**WRITTEN INSTRUCTION**
Return every line of text from the items below word for word, leaving out the pictures.

**ENTRIES SHOWN**
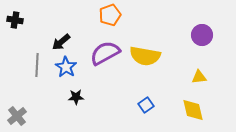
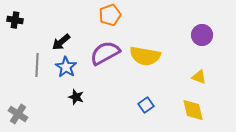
yellow triangle: rotated 28 degrees clockwise
black star: rotated 21 degrees clockwise
gray cross: moved 1 px right, 2 px up; rotated 18 degrees counterclockwise
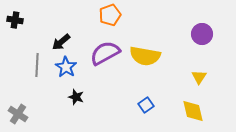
purple circle: moved 1 px up
yellow triangle: rotated 42 degrees clockwise
yellow diamond: moved 1 px down
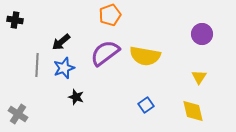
purple semicircle: rotated 8 degrees counterclockwise
blue star: moved 2 px left, 1 px down; rotated 20 degrees clockwise
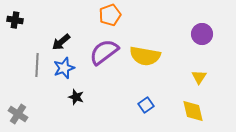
purple semicircle: moved 1 px left, 1 px up
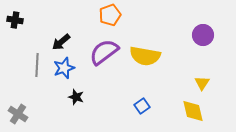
purple circle: moved 1 px right, 1 px down
yellow triangle: moved 3 px right, 6 px down
blue square: moved 4 px left, 1 px down
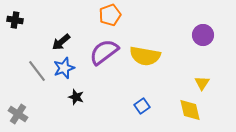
gray line: moved 6 px down; rotated 40 degrees counterclockwise
yellow diamond: moved 3 px left, 1 px up
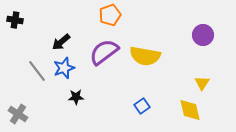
black star: rotated 21 degrees counterclockwise
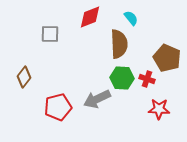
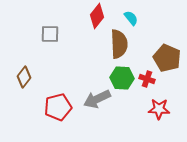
red diamond: moved 7 px right, 1 px up; rotated 30 degrees counterclockwise
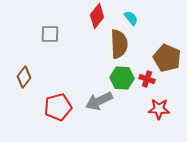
gray arrow: moved 2 px right, 2 px down
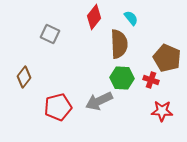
red diamond: moved 3 px left, 1 px down
gray square: rotated 24 degrees clockwise
red cross: moved 4 px right, 1 px down
red star: moved 3 px right, 2 px down
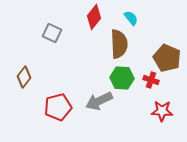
gray square: moved 2 px right, 1 px up
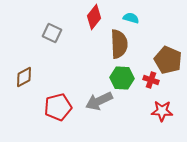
cyan semicircle: rotated 35 degrees counterclockwise
brown pentagon: moved 1 px right, 2 px down
brown diamond: rotated 25 degrees clockwise
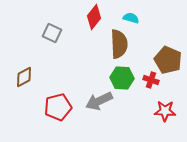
red star: moved 3 px right
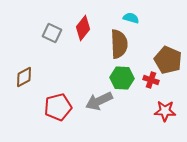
red diamond: moved 11 px left, 11 px down
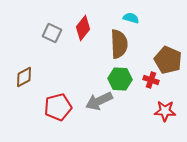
green hexagon: moved 2 px left, 1 px down
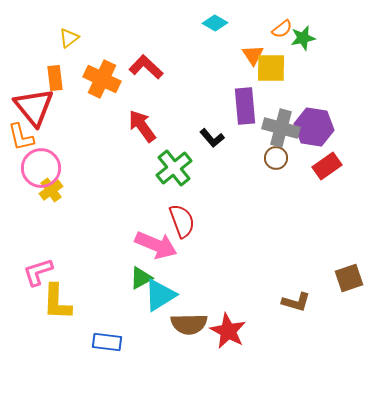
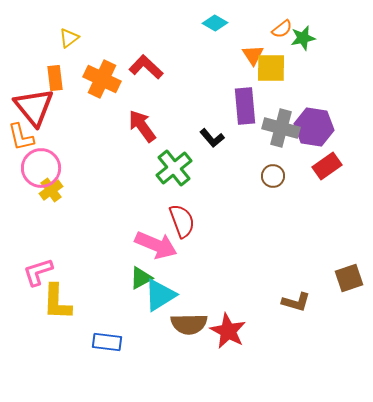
brown circle: moved 3 px left, 18 px down
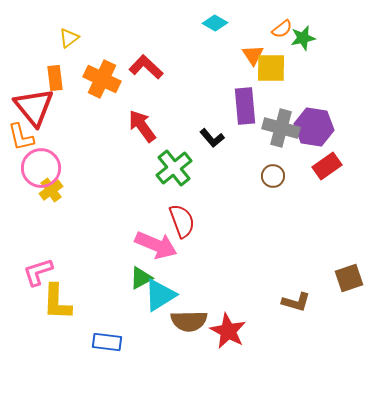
brown semicircle: moved 3 px up
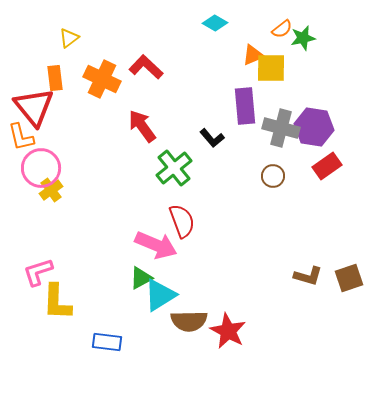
orange triangle: rotated 40 degrees clockwise
brown L-shape: moved 12 px right, 26 px up
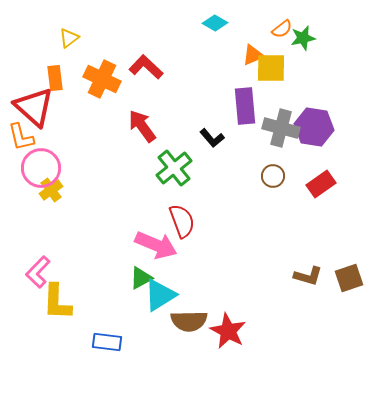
red triangle: rotated 9 degrees counterclockwise
red rectangle: moved 6 px left, 18 px down
pink L-shape: rotated 28 degrees counterclockwise
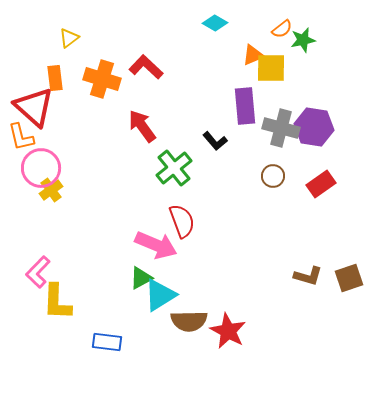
green star: moved 2 px down
orange cross: rotated 9 degrees counterclockwise
black L-shape: moved 3 px right, 3 px down
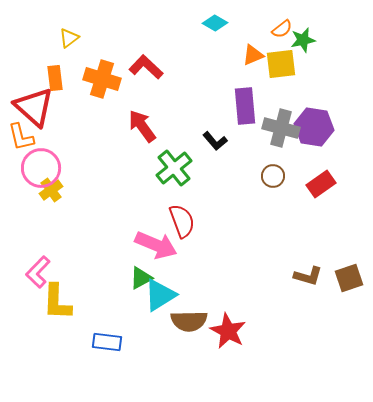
yellow square: moved 10 px right, 4 px up; rotated 8 degrees counterclockwise
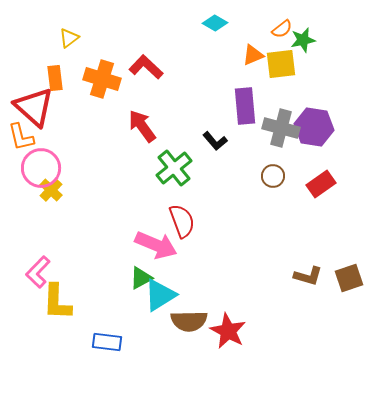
yellow cross: rotated 10 degrees counterclockwise
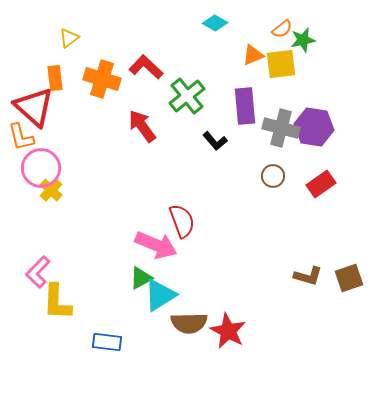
green cross: moved 13 px right, 72 px up
brown semicircle: moved 2 px down
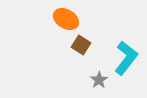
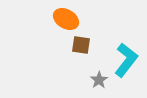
brown square: rotated 24 degrees counterclockwise
cyan L-shape: moved 2 px down
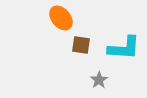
orange ellipse: moved 5 px left, 1 px up; rotated 20 degrees clockwise
cyan L-shape: moved 2 px left, 12 px up; rotated 56 degrees clockwise
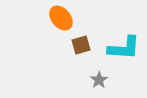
brown square: rotated 24 degrees counterclockwise
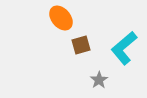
cyan L-shape: rotated 136 degrees clockwise
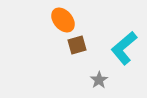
orange ellipse: moved 2 px right, 2 px down
brown square: moved 4 px left
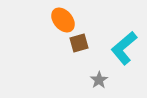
brown square: moved 2 px right, 2 px up
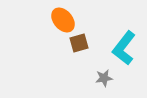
cyan L-shape: rotated 12 degrees counterclockwise
gray star: moved 5 px right, 2 px up; rotated 24 degrees clockwise
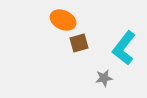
orange ellipse: rotated 25 degrees counterclockwise
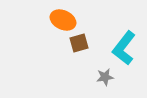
gray star: moved 1 px right, 1 px up
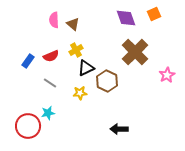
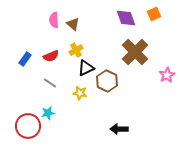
blue rectangle: moved 3 px left, 2 px up
yellow star: rotated 16 degrees clockwise
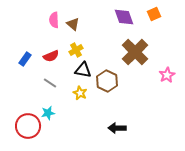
purple diamond: moved 2 px left, 1 px up
black triangle: moved 3 px left, 2 px down; rotated 36 degrees clockwise
yellow star: rotated 16 degrees clockwise
black arrow: moved 2 px left, 1 px up
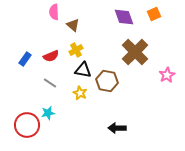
pink semicircle: moved 8 px up
brown triangle: moved 1 px down
brown hexagon: rotated 15 degrees counterclockwise
red circle: moved 1 px left, 1 px up
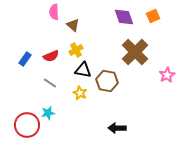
orange square: moved 1 px left, 2 px down
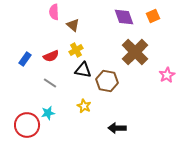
yellow star: moved 4 px right, 13 px down
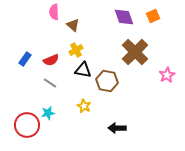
red semicircle: moved 4 px down
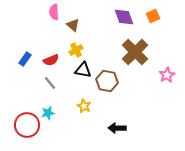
gray line: rotated 16 degrees clockwise
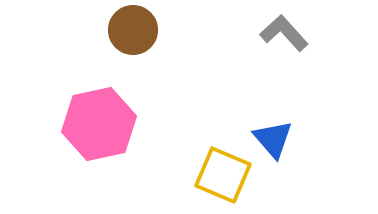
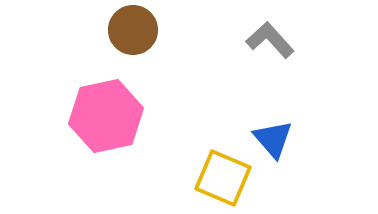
gray L-shape: moved 14 px left, 7 px down
pink hexagon: moved 7 px right, 8 px up
yellow square: moved 3 px down
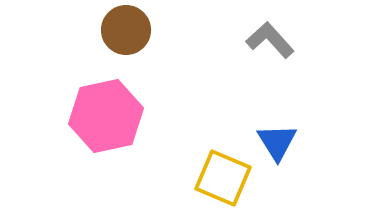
brown circle: moved 7 px left
blue triangle: moved 4 px right, 3 px down; rotated 9 degrees clockwise
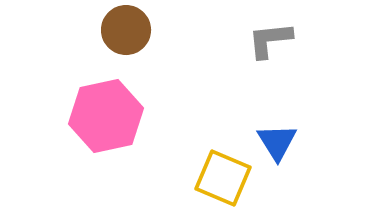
gray L-shape: rotated 54 degrees counterclockwise
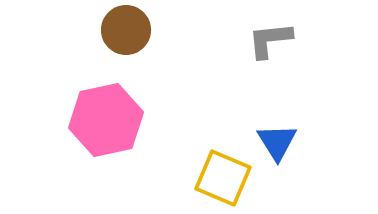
pink hexagon: moved 4 px down
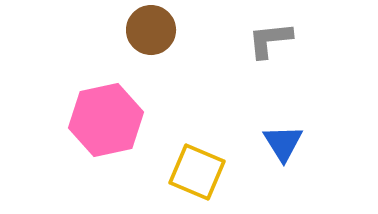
brown circle: moved 25 px right
blue triangle: moved 6 px right, 1 px down
yellow square: moved 26 px left, 6 px up
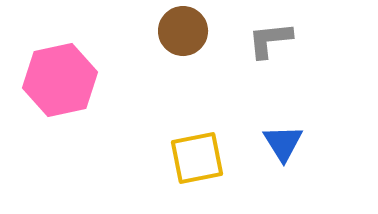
brown circle: moved 32 px right, 1 px down
pink hexagon: moved 46 px left, 40 px up
yellow square: moved 14 px up; rotated 34 degrees counterclockwise
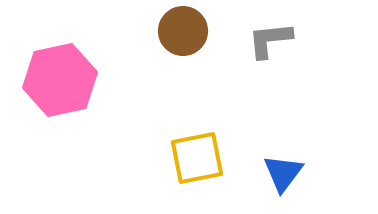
blue triangle: moved 30 px down; rotated 9 degrees clockwise
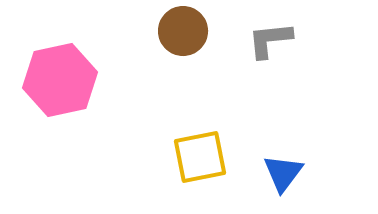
yellow square: moved 3 px right, 1 px up
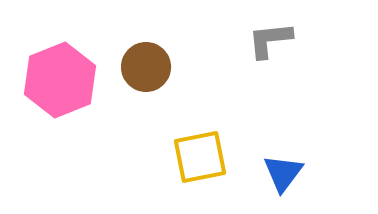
brown circle: moved 37 px left, 36 px down
pink hexagon: rotated 10 degrees counterclockwise
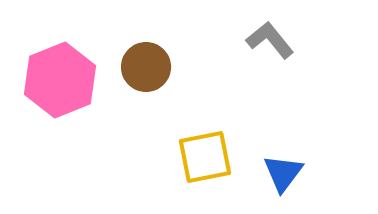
gray L-shape: rotated 57 degrees clockwise
yellow square: moved 5 px right
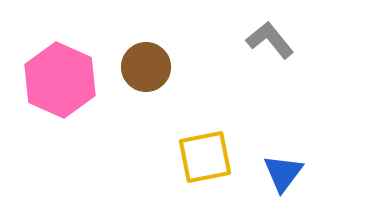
pink hexagon: rotated 14 degrees counterclockwise
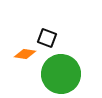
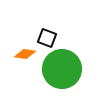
green circle: moved 1 px right, 5 px up
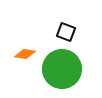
black square: moved 19 px right, 6 px up
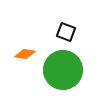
green circle: moved 1 px right, 1 px down
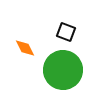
orange diamond: moved 6 px up; rotated 55 degrees clockwise
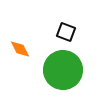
orange diamond: moved 5 px left, 1 px down
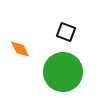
green circle: moved 2 px down
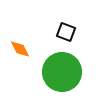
green circle: moved 1 px left
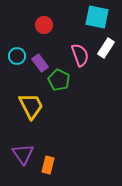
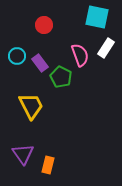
green pentagon: moved 2 px right, 3 px up
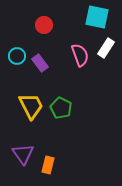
green pentagon: moved 31 px down
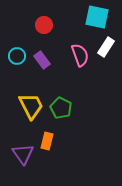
white rectangle: moved 1 px up
purple rectangle: moved 2 px right, 3 px up
orange rectangle: moved 1 px left, 24 px up
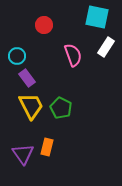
pink semicircle: moved 7 px left
purple rectangle: moved 15 px left, 18 px down
orange rectangle: moved 6 px down
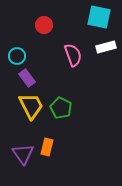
cyan square: moved 2 px right
white rectangle: rotated 42 degrees clockwise
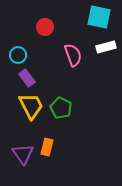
red circle: moved 1 px right, 2 px down
cyan circle: moved 1 px right, 1 px up
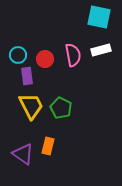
red circle: moved 32 px down
white rectangle: moved 5 px left, 3 px down
pink semicircle: rotated 10 degrees clockwise
purple rectangle: moved 2 px up; rotated 30 degrees clockwise
orange rectangle: moved 1 px right, 1 px up
purple triangle: rotated 20 degrees counterclockwise
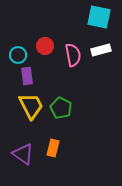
red circle: moved 13 px up
orange rectangle: moved 5 px right, 2 px down
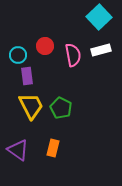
cyan square: rotated 35 degrees clockwise
purple triangle: moved 5 px left, 4 px up
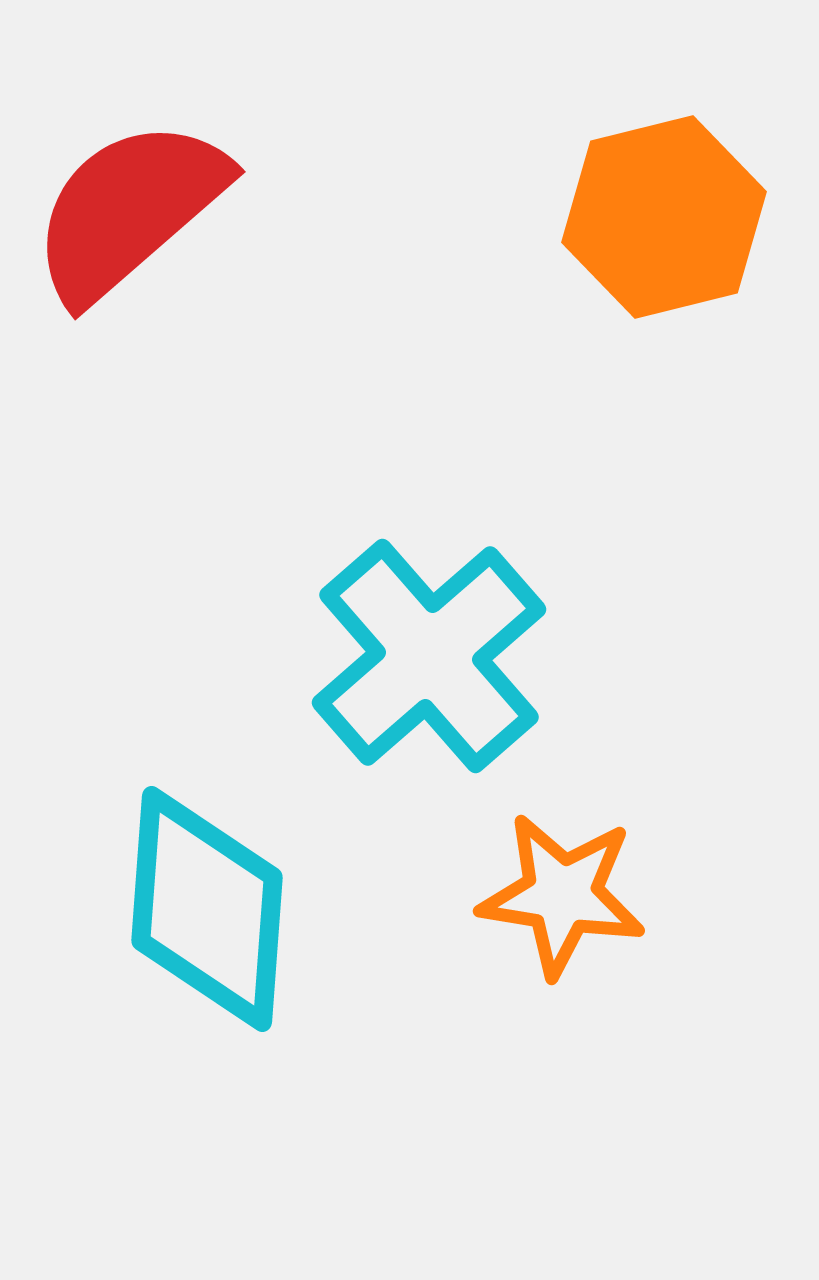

**EXPECTED ANSWER**
yellow triangle: rotated 28 degrees clockwise
black star: rotated 21 degrees clockwise
gray cross: moved 1 px right, 2 px up; rotated 18 degrees counterclockwise
purple circle: moved 1 px up
yellow triangle: rotated 42 degrees clockwise
yellow diamond: moved 1 px down
purple semicircle: rotated 8 degrees counterclockwise
blue star: moved 2 px left, 1 px down; rotated 20 degrees clockwise
purple semicircle: moved 1 px left, 1 px up
purple circle: moved 1 px right, 1 px down
yellow triangle: moved 3 px right, 6 px down
blue square: moved 4 px left, 1 px down
gray line: moved 6 px down; rotated 40 degrees counterclockwise
yellow diamond: moved 3 px left, 1 px up
black star: rotated 21 degrees counterclockwise
red diamond: moved 7 px right, 1 px up; rotated 30 degrees counterclockwise
gray arrow: moved 2 px right, 2 px down
red diamond: moved 3 px left, 1 px down
gray square: rotated 24 degrees clockwise
red cross: moved 4 px right, 1 px down
red star: moved 3 px right, 2 px down
gray square: moved 2 px right, 1 px up
cyan semicircle: rotated 35 degrees counterclockwise
brown pentagon: moved 1 px right, 2 px down
brown diamond: rotated 25 degrees clockwise
red star: moved 3 px right
red diamond: moved 11 px left, 11 px down
green hexagon: moved 2 px left, 1 px down
brown circle: moved 3 px left, 18 px down
brown semicircle: moved 3 px up
orange triangle: rotated 40 degrees clockwise
brown L-shape: moved 12 px right, 26 px up
red triangle: rotated 9 degrees counterclockwise
red rectangle: moved 6 px left, 18 px down
pink L-shape: rotated 28 degrees counterclockwise
green star: moved 2 px down
orange cross: rotated 9 degrees counterclockwise
black L-shape: moved 3 px right, 3 px down
yellow square: moved 10 px right, 4 px up; rotated 8 degrees counterclockwise
yellow cross: rotated 10 degrees counterclockwise
green cross: moved 13 px right, 72 px up
brown semicircle: moved 2 px down
brown square: rotated 24 degrees counterclockwise
cyan L-shape: moved 2 px down
orange ellipse: moved 5 px left, 1 px up; rotated 20 degrees clockwise
cyan L-shape: moved 2 px left, 12 px up; rotated 56 degrees clockwise
brown square: rotated 24 degrees counterclockwise
cyan L-shape: rotated 136 degrees clockwise
orange ellipse: moved 2 px right, 2 px down
brown square: moved 4 px left
brown square: moved 2 px right, 2 px up
cyan L-shape: rotated 12 degrees counterclockwise
gray star: moved 5 px right, 2 px up; rotated 24 degrees clockwise
orange ellipse: rotated 25 degrees counterclockwise
gray star: moved 1 px right, 1 px up
blue rectangle: moved 3 px left, 2 px up
yellow star: rotated 16 degrees clockwise
purple diamond: moved 2 px left, 1 px up
black triangle: moved 3 px left, 2 px down; rotated 36 degrees clockwise
yellow star: rotated 16 degrees clockwise
black arrow: moved 2 px left, 1 px up
pink semicircle: moved 8 px up
brown triangle: moved 1 px down
brown hexagon: rotated 15 degrees counterclockwise
red circle: moved 1 px left, 1 px up
orange square: moved 1 px left, 2 px down
yellow star: moved 4 px right, 13 px down
red semicircle: moved 4 px down
gray line: rotated 16 degrees clockwise
gray L-shape: moved 14 px left, 7 px down
pink hexagon: moved 7 px right, 8 px up
yellow square: moved 3 px down
brown circle: moved 7 px left
blue triangle: moved 4 px right, 3 px down; rotated 9 degrees clockwise
gray L-shape: rotated 54 degrees counterclockwise
pink hexagon: moved 4 px down
brown circle: moved 25 px right
blue triangle: moved 6 px right, 1 px down
yellow square: moved 26 px left, 6 px up
brown circle: moved 32 px right, 1 px down
pink hexagon: moved 46 px left, 40 px up
yellow square: moved 14 px up; rotated 34 degrees counterclockwise
blue triangle: moved 30 px down; rotated 9 degrees clockwise
yellow square: moved 3 px right, 1 px up
brown circle: moved 37 px left, 36 px down
pink hexagon: rotated 10 degrees counterclockwise
gray L-shape: rotated 57 degrees clockwise
yellow square: moved 5 px right
pink hexagon: rotated 14 degrees counterclockwise
green circle: moved 1 px right, 5 px up
black square: moved 19 px right, 6 px up
green circle: moved 1 px right, 1 px down
orange diamond: moved 6 px up; rotated 55 degrees clockwise
orange diamond: moved 5 px left, 1 px down
green circle: moved 2 px down
green circle: moved 1 px left
green pentagon: moved 2 px right, 3 px up
green pentagon: moved 31 px down
white rectangle: moved 1 px up
purple rectangle: moved 2 px right, 3 px up
orange rectangle: moved 1 px left, 24 px up
pink semicircle: moved 7 px left
purple rectangle: moved 15 px left, 18 px down
orange rectangle: moved 6 px down
cyan square: moved 2 px right
white rectangle: rotated 42 degrees clockwise
red circle: moved 1 px right, 2 px down
cyan circle: moved 1 px right, 1 px up
red circle: moved 32 px down
white rectangle: moved 5 px left, 3 px down
pink semicircle: rotated 10 degrees clockwise
purple rectangle: moved 2 px up; rotated 30 degrees clockwise
orange rectangle: moved 1 px right, 1 px up
purple triangle: rotated 20 degrees counterclockwise
red circle: moved 13 px up
orange rectangle: moved 5 px right, 2 px down
cyan square: rotated 35 degrees clockwise
purple triangle: moved 5 px left, 4 px up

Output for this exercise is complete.